The exercise asks you to copy every line below in which "none" appears.

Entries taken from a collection
########

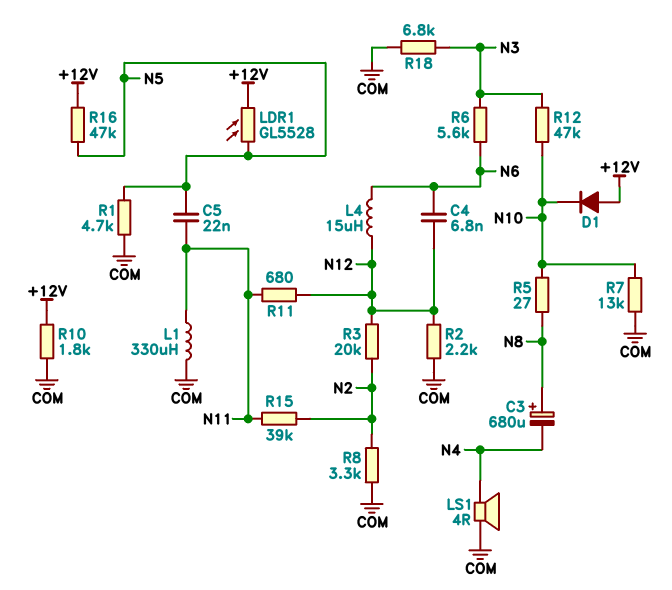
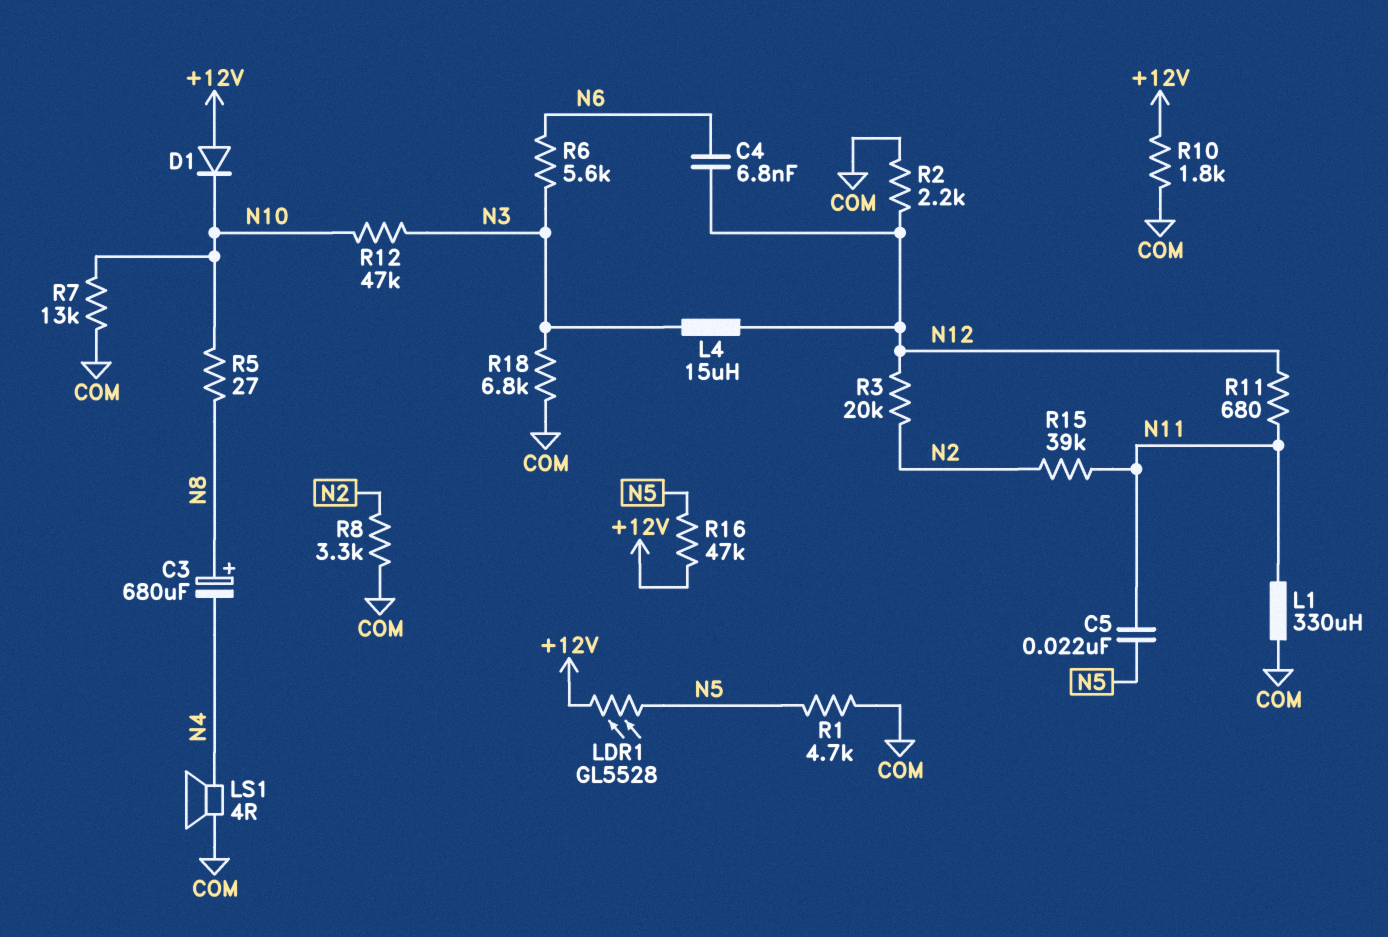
L4: 15uH (N6, N12) -> 15uH (N3, N12)

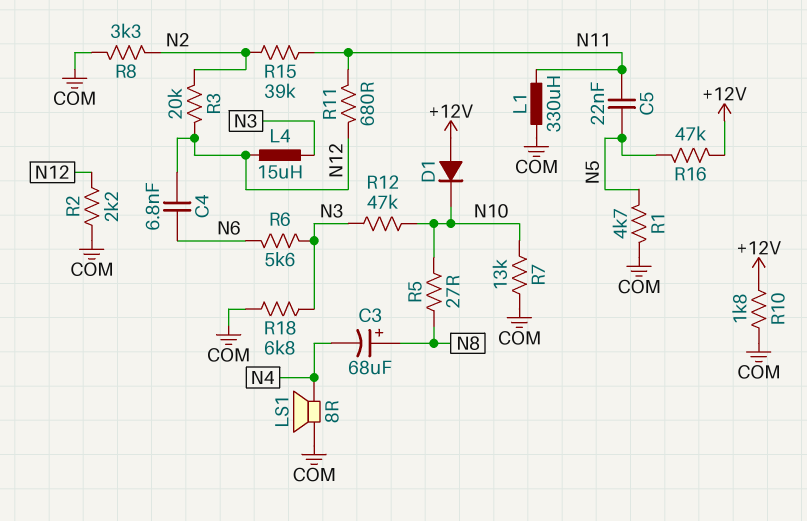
C3: 680uF (plus N8, minus N4) -> 68uF (plus N8, minus N4)
LDR1: GL5528 (+12V, N5) -> none
LS1: speaker 4R (COM, N4) -> speaker 8R (COM, N4)

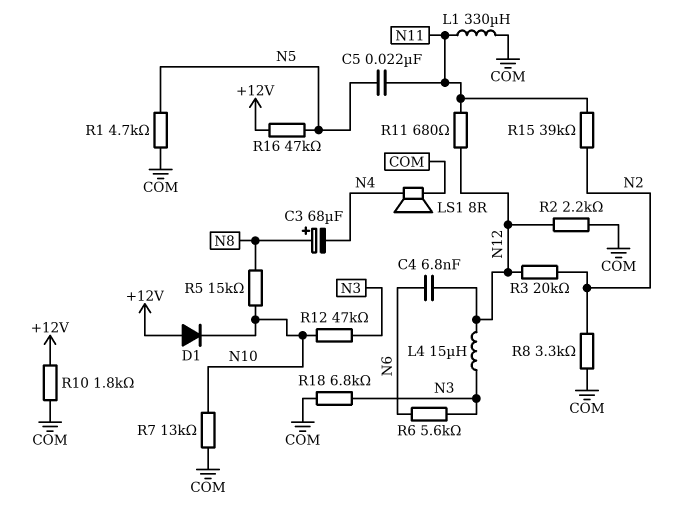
R5: 27 (N8, N10) -> 15k (N8, N10)

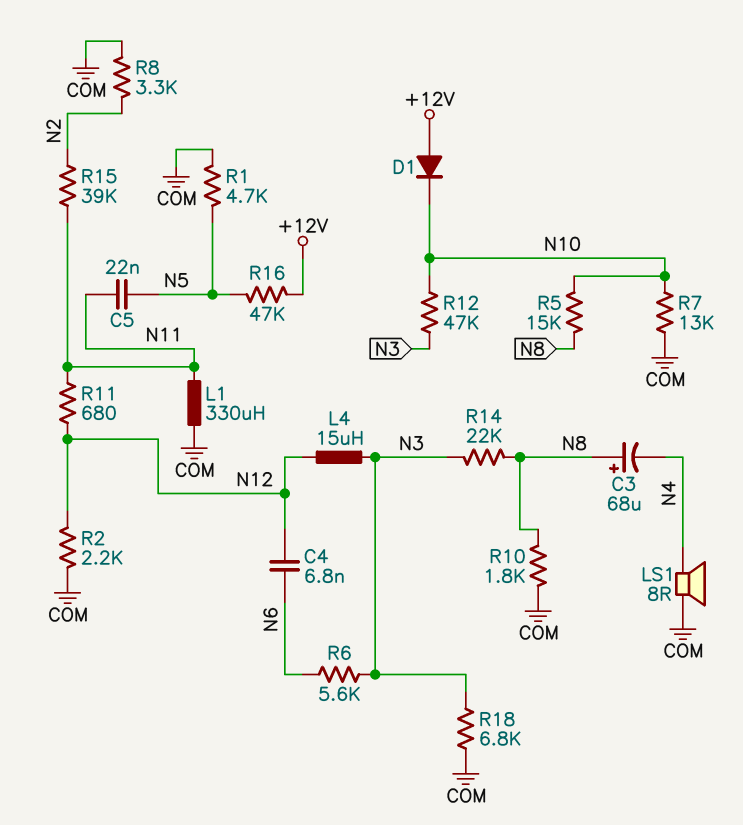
R3: 20k (N2, N12) -> none
R10: 1.8k (+12V, COM) -> 1.8k (COM, N8)
R14: none -> 22k (N3, N8)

########

Solved exercise
LDR1: GL5528 (+12V, N5) -> none
R3: 20k (N2, N12) -> none
R14: none -> 22k (N3, N8)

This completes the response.